> EXERCISE BRIEF:
Nothing but the lines from the one containing "D1: LED green" through the last line of the records below should be copied, exactly and without pictures.

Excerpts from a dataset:
★ ★ ★ ★ ★ ★ ★

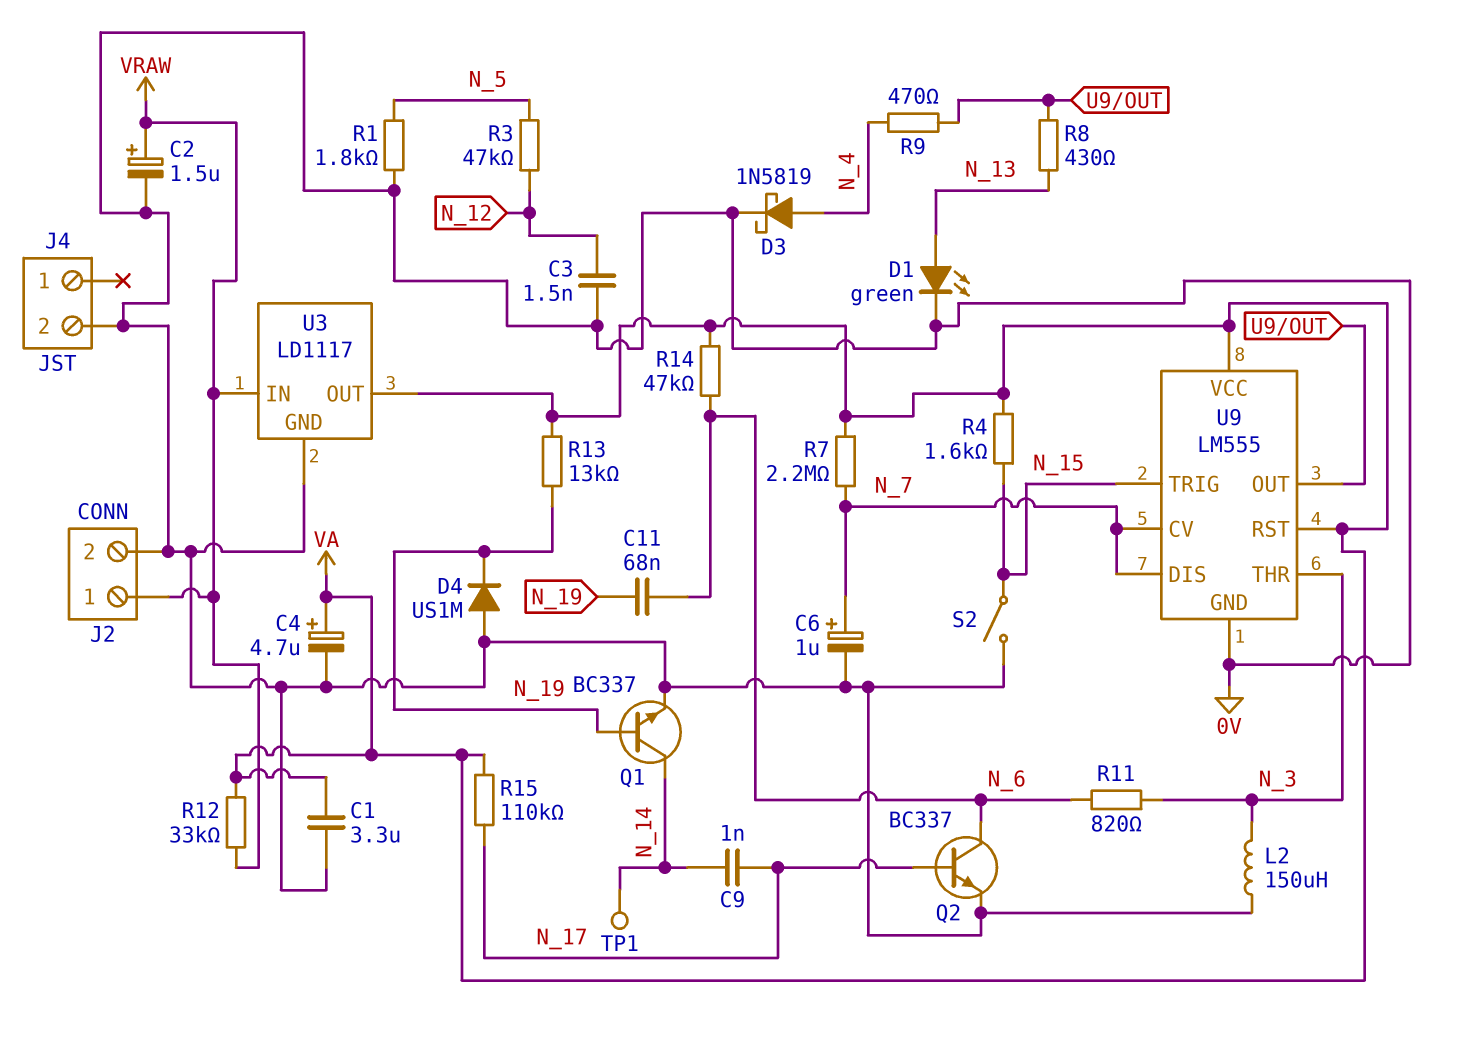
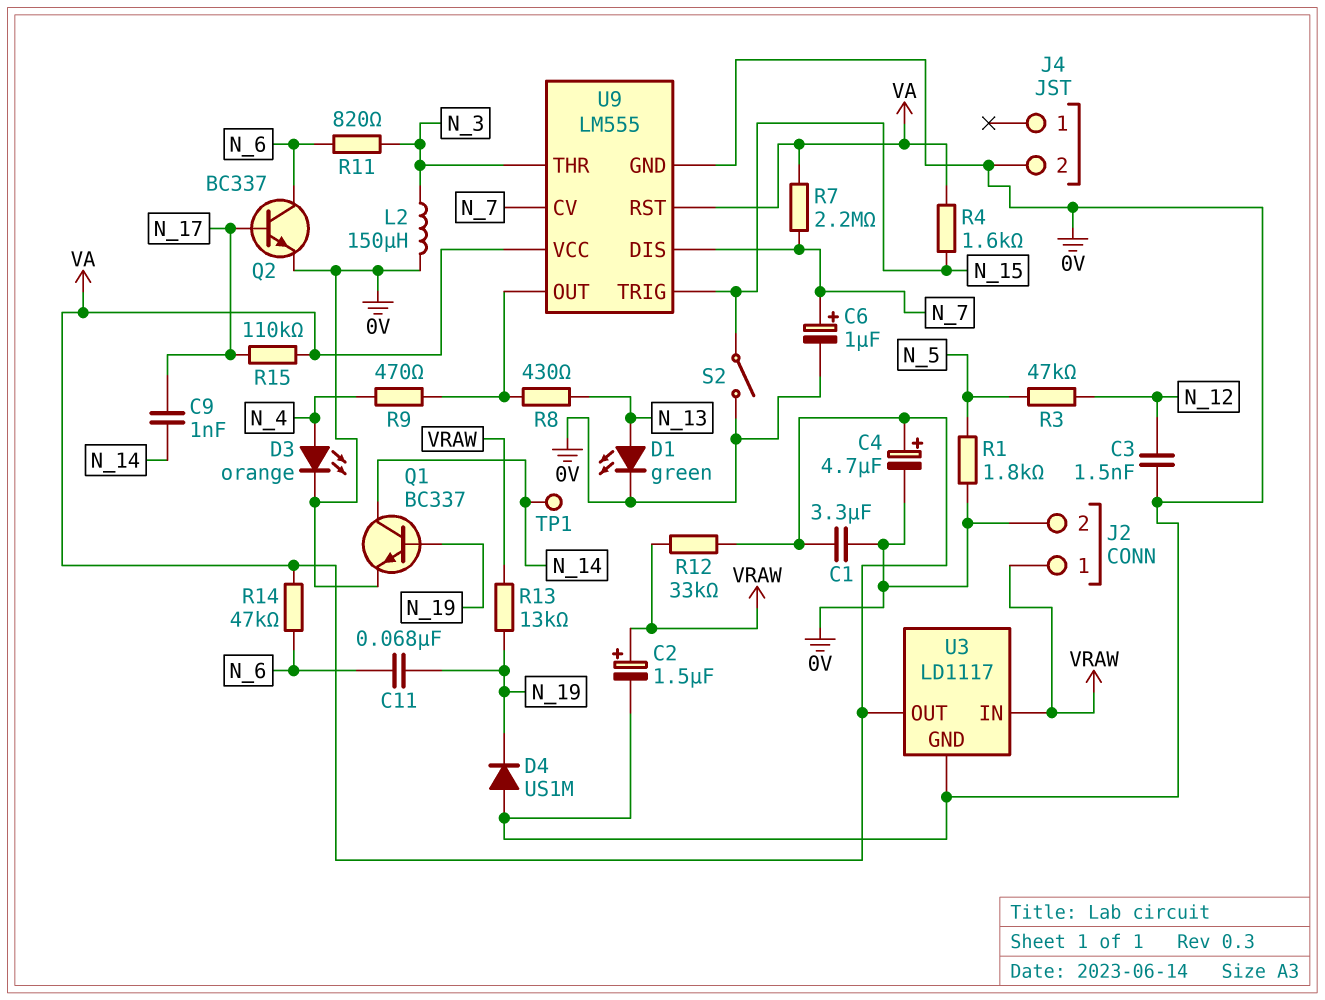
D3: schottky 1N5819 (A N_4, K 0V) -> LED orange (A N_4, K 0V)
R13: 13k (N_19, VA) -> 13k (N_19, VRAW)

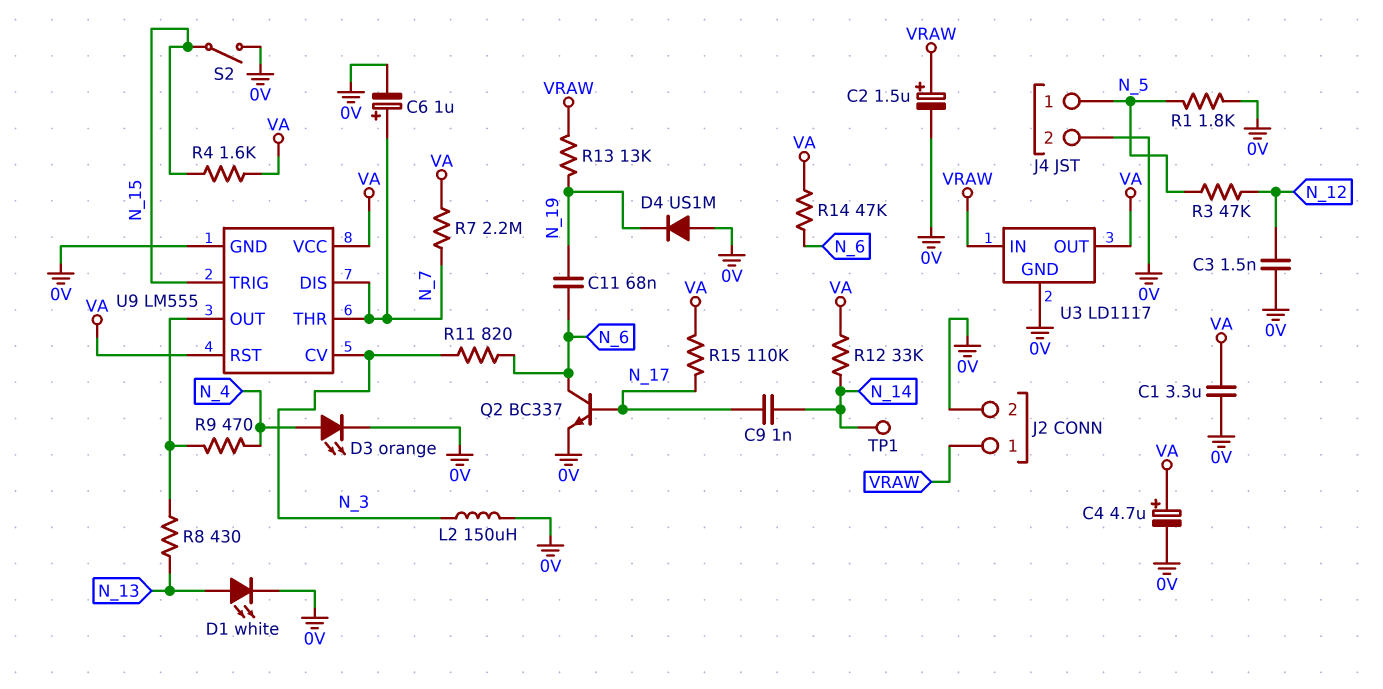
D1: LED green (A N_13, K 0V) -> LED white (A N_13, K 0V)
J4 pin 1: none -> N_5
Q1: NPN BC337 (B N_19, C N_14, E 0V) -> none
R12: 33k (VA, VRAW) -> 33k (N_14, VA)
U9 pin CV: N_7 -> N_3
U9 pin THR: N_3 -> N_7

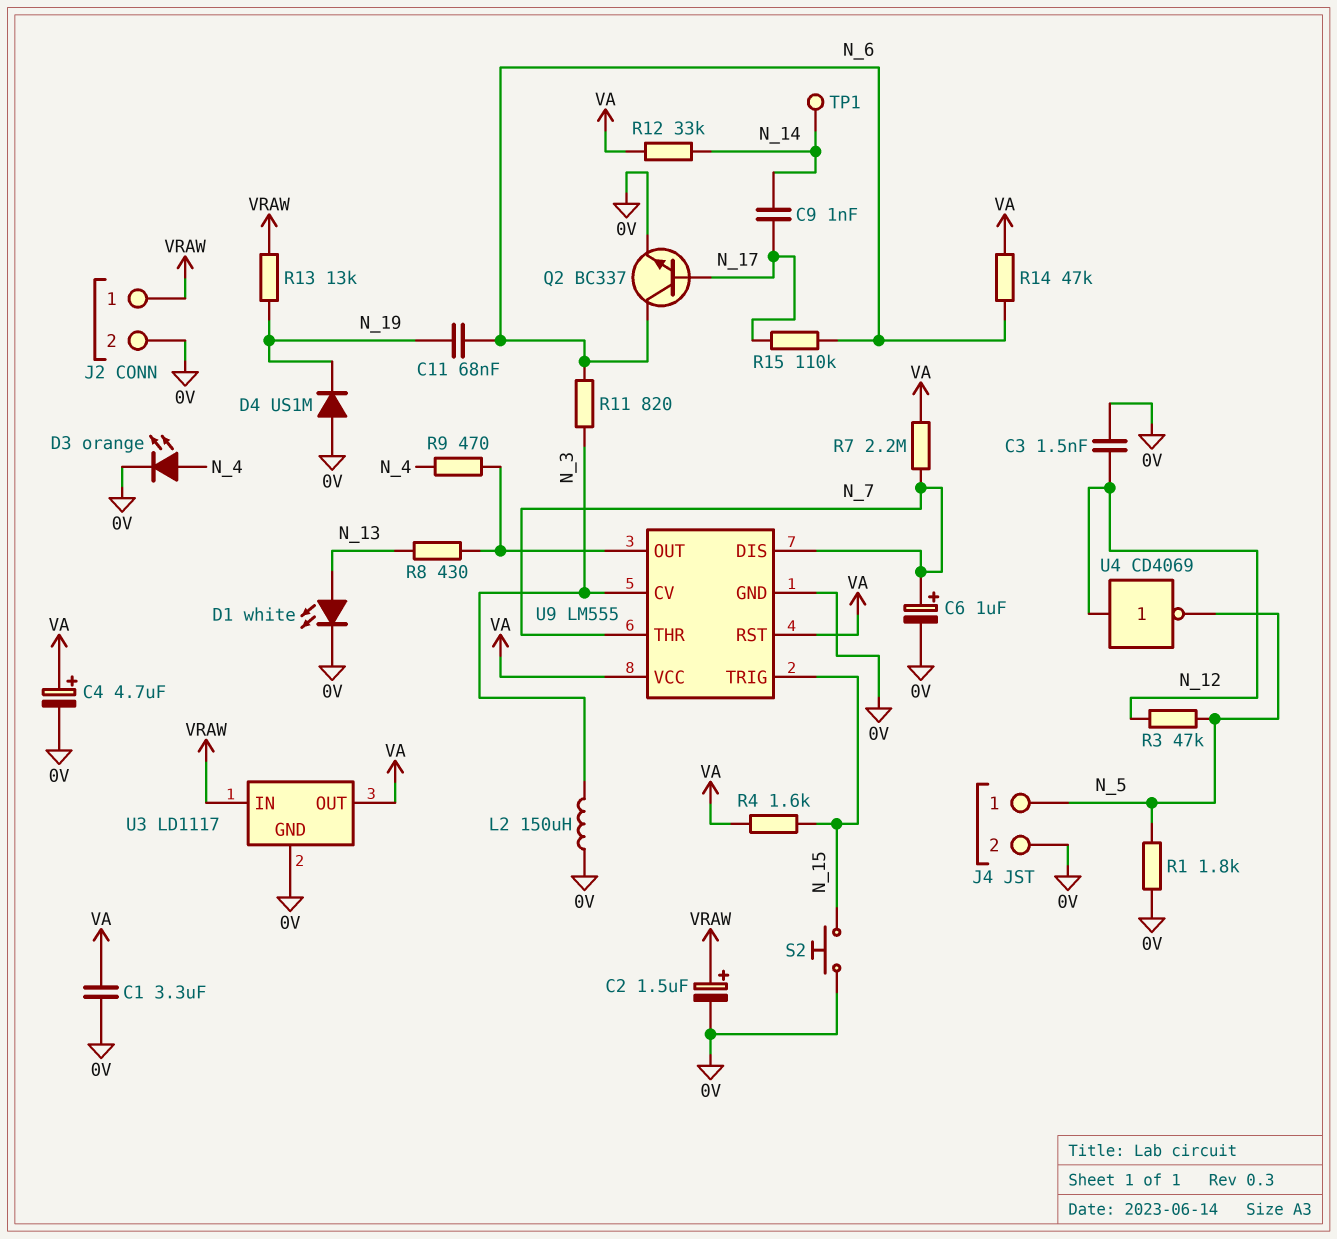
R15: 110k (N_17, VA) -> 110k (N_6, N_17)
S2: switch (0V, N_15) -> button (0V, N_15)
U4: none -> NOT CD4069 (in N_12, out N_5)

★ ★ ★ ★ ★ ★ ★

> SOLUTION TO THIS PROBLEM:
D1: LED green (A N_13, K 0V) -> LED white (A N_13, K 0V)
J4 pin 1: none -> N_5
Q1: NPN BC337 (B N_19, C N_14, E 0V) -> none
R12: 33k (VA, VRAW) -> 33k (N_14, VA)
U9 pin CV: N_7 -> N_3
U9 pin THR: N_3 -> N_7

R15: 110k (N_17, VA) -> 110k (N_6, N_17)
S2: switch (0V, N_15) -> button (0V, N_15)
U4: none -> NOT CD4069 (in N_12, out N_5)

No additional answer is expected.